* **Work request**: Should a line below contain the word "DGND", report it.

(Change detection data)
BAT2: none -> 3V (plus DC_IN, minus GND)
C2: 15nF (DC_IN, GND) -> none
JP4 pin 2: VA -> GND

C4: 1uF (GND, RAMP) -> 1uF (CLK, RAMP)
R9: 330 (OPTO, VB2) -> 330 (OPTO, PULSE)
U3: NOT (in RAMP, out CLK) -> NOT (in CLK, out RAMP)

...

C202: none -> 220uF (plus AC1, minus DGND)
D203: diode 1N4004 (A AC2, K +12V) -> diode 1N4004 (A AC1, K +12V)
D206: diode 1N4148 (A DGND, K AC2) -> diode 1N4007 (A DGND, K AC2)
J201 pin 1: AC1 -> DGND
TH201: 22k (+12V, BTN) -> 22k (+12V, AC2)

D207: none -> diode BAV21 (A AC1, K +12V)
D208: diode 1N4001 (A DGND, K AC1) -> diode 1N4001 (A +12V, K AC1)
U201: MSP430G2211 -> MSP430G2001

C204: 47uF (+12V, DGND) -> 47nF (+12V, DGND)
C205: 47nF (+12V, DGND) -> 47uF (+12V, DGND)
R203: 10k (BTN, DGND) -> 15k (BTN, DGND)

* * *

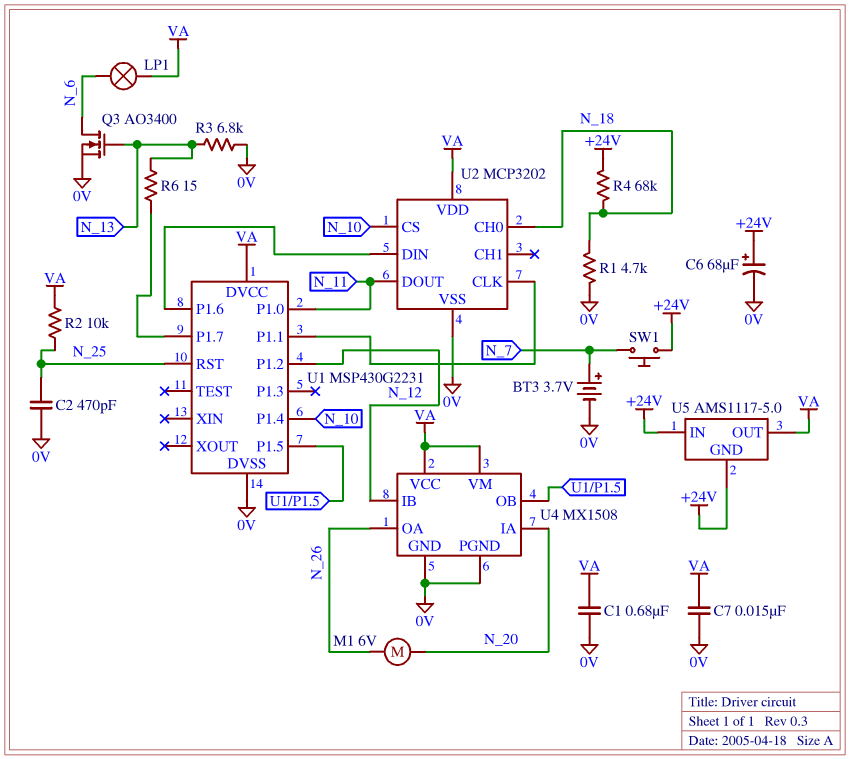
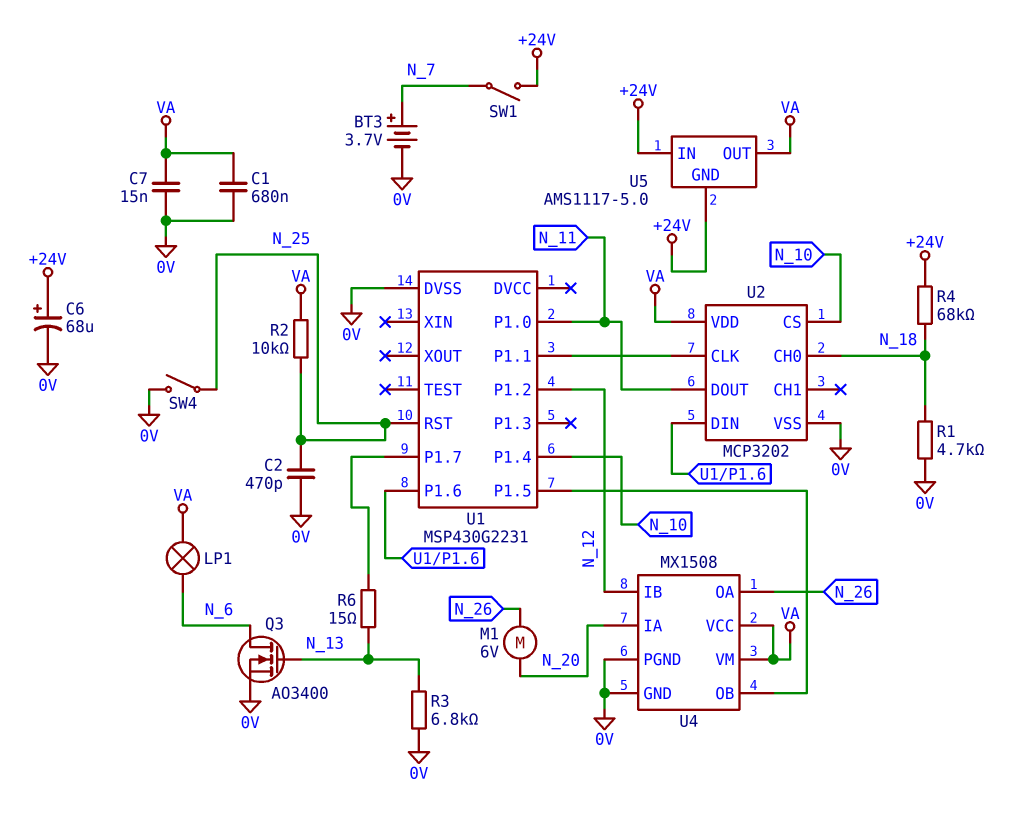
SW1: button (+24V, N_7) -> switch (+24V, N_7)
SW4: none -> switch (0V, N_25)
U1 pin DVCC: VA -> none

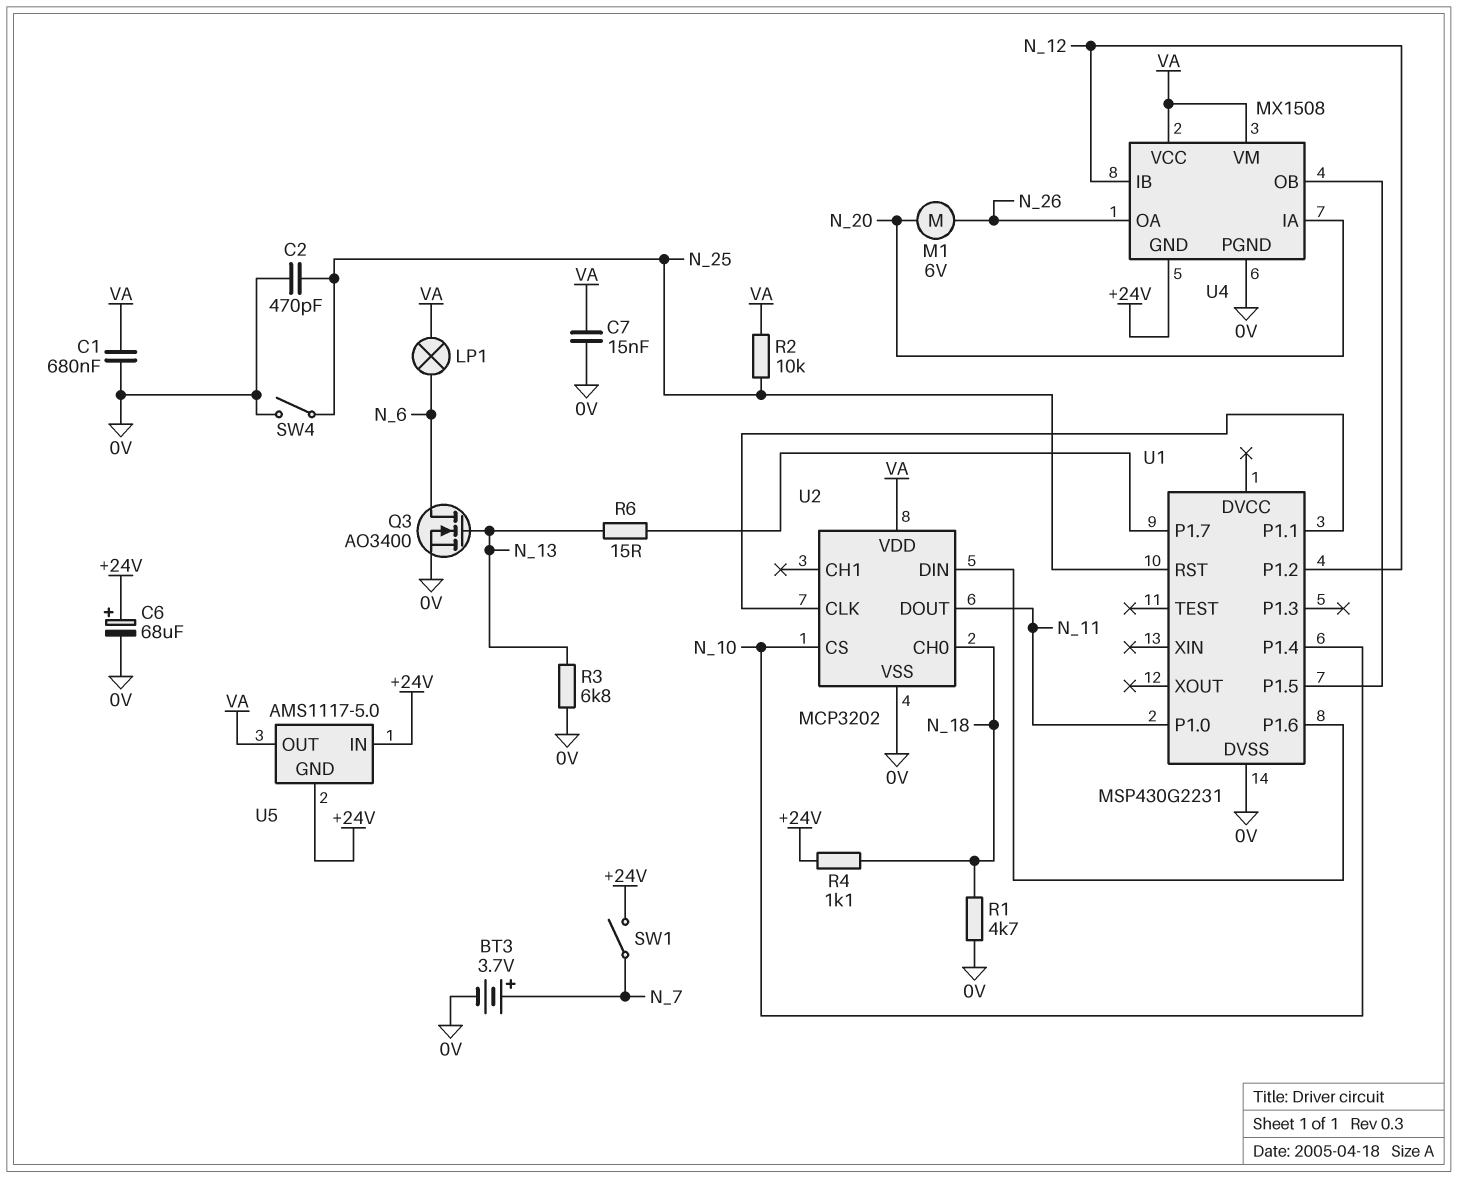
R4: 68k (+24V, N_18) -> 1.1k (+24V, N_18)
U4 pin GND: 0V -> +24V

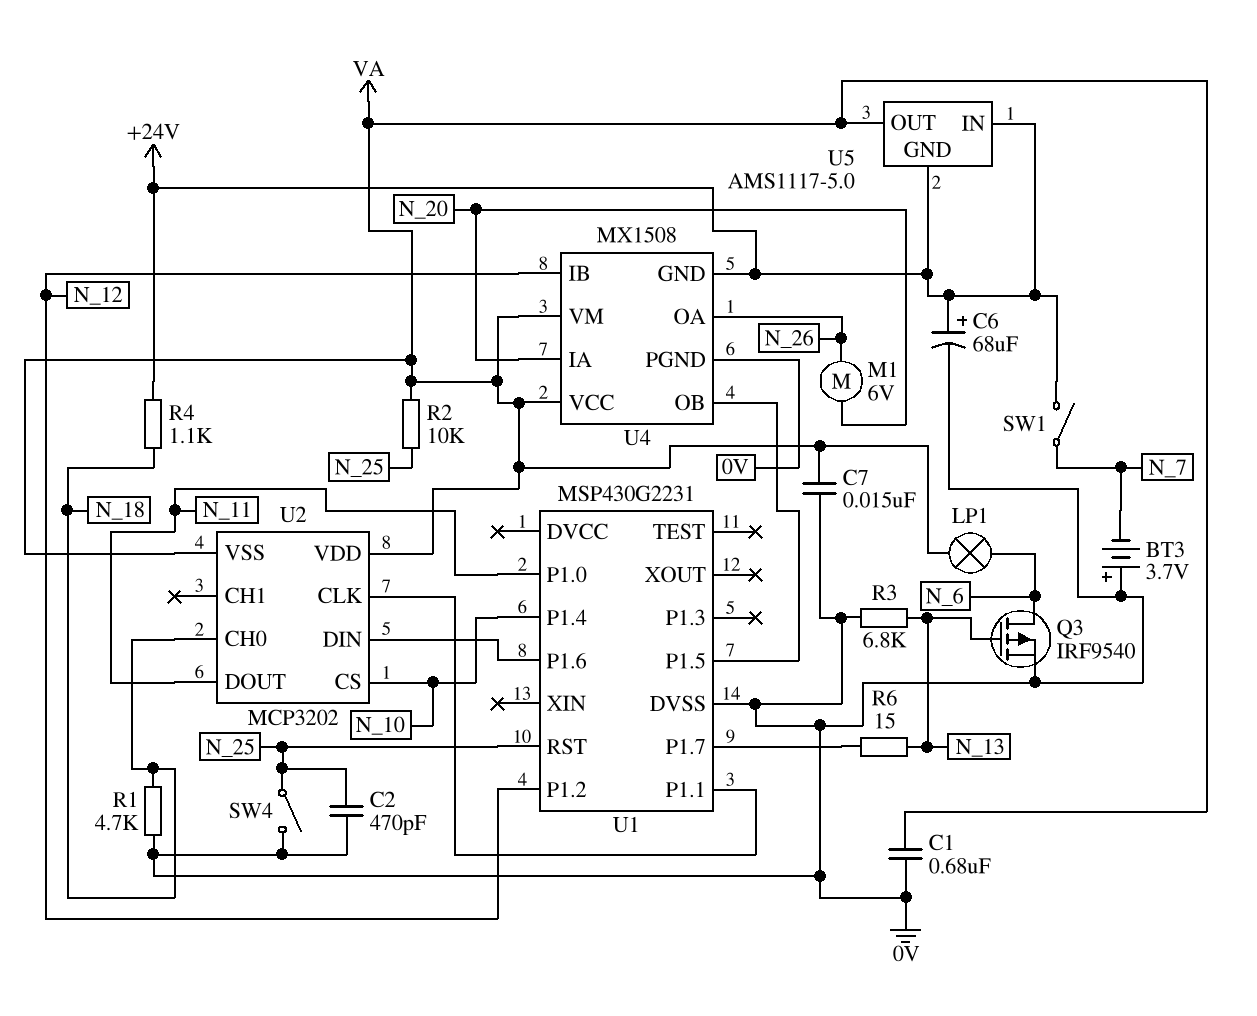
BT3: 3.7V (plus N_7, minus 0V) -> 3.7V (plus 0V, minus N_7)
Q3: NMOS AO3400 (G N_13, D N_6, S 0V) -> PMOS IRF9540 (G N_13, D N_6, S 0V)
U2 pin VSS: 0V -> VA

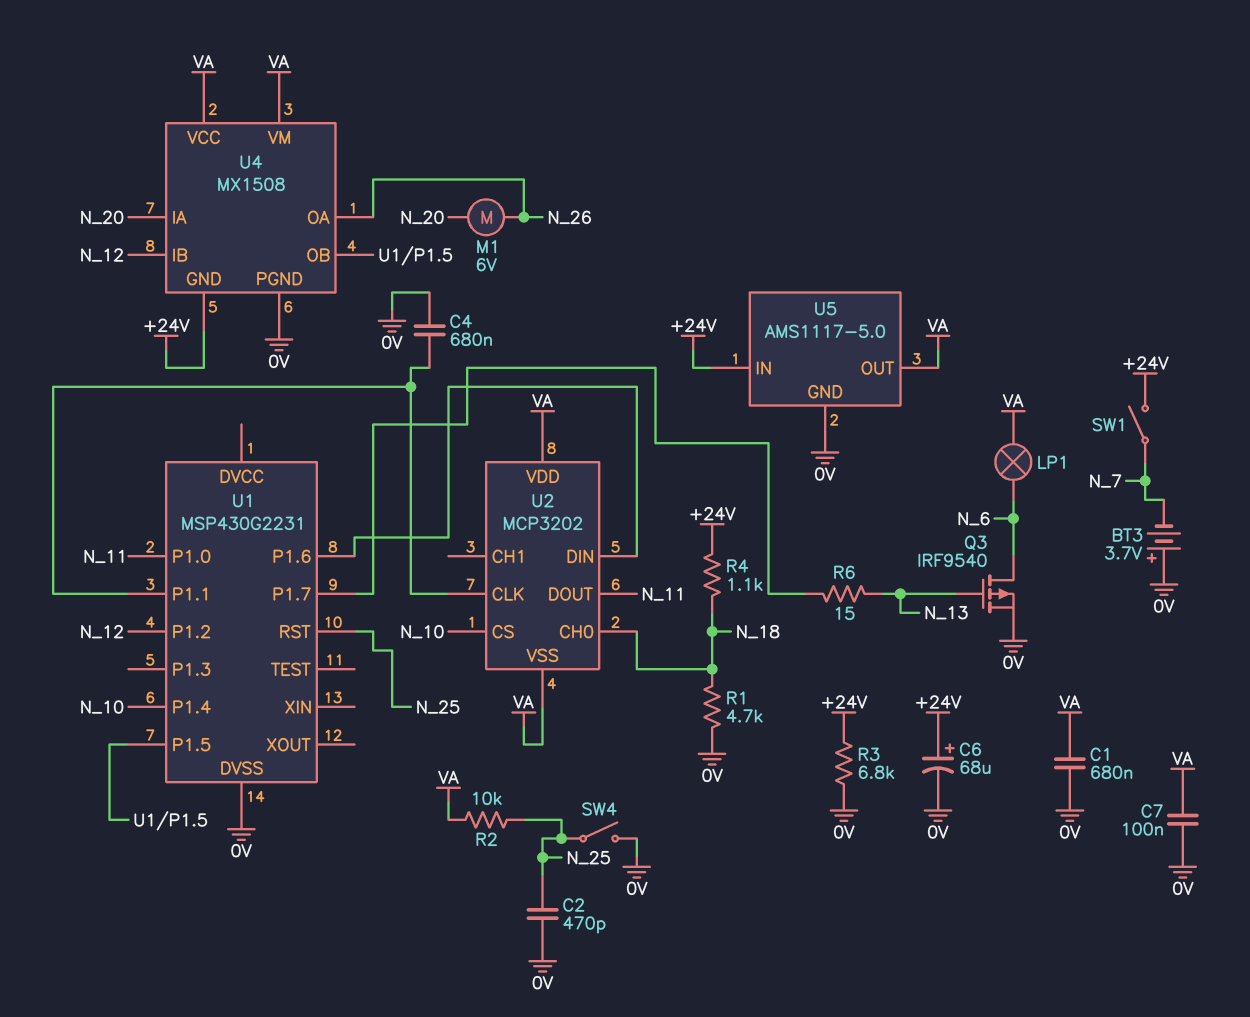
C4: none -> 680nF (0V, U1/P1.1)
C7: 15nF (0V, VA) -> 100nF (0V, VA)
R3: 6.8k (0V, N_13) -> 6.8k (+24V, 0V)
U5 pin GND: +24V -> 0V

* **Output for this exercise**:
C202: none -> 220uF (plus AC1, minus DGND)
D206: diode 1N4148 (A DGND, K AC2) -> diode 1N4007 (A DGND, K AC2)
J201 pin 1: AC1 -> DGND
D208: diode 1N4001 (A DGND, K AC1) -> diode 1N4001 (A +12V, K AC1)
C204: 47uF (+12V, DGND) -> 47nF (+12V, DGND)
C205: 47nF (+12V, DGND) -> 47uF (+12V, DGND)
R203: 10k (BTN, DGND) -> 15k (BTN, DGND)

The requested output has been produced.